Image change detection data:
☆ ☆ ☆

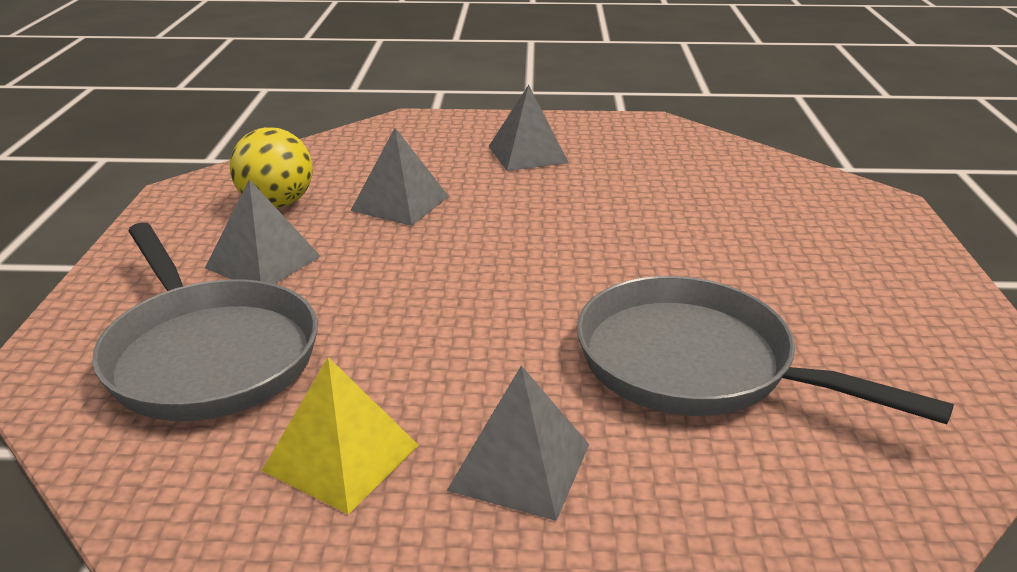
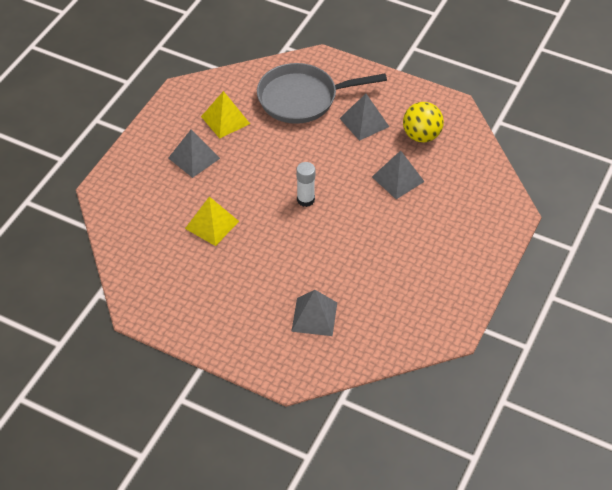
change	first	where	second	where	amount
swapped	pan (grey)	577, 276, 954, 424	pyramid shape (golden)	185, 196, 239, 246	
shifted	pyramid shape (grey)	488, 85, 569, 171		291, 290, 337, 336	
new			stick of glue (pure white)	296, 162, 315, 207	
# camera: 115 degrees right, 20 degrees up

☆ ☆ ☆

» **TO DO**: Restate the records word for word, omitting images.

» **ANSWER**:
change	first	where	second	where	amount
swapped	pan (grey)	577, 276, 954, 424	pyramid shape (golden)	185, 196, 239, 246	
shifted	pyramid shape (grey)	488, 85, 569, 171		291, 290, 337, 336	
new			stick of glue (pure white)	296, 162, 315, 207	
# camera: 115 degrees right, 20 degrees up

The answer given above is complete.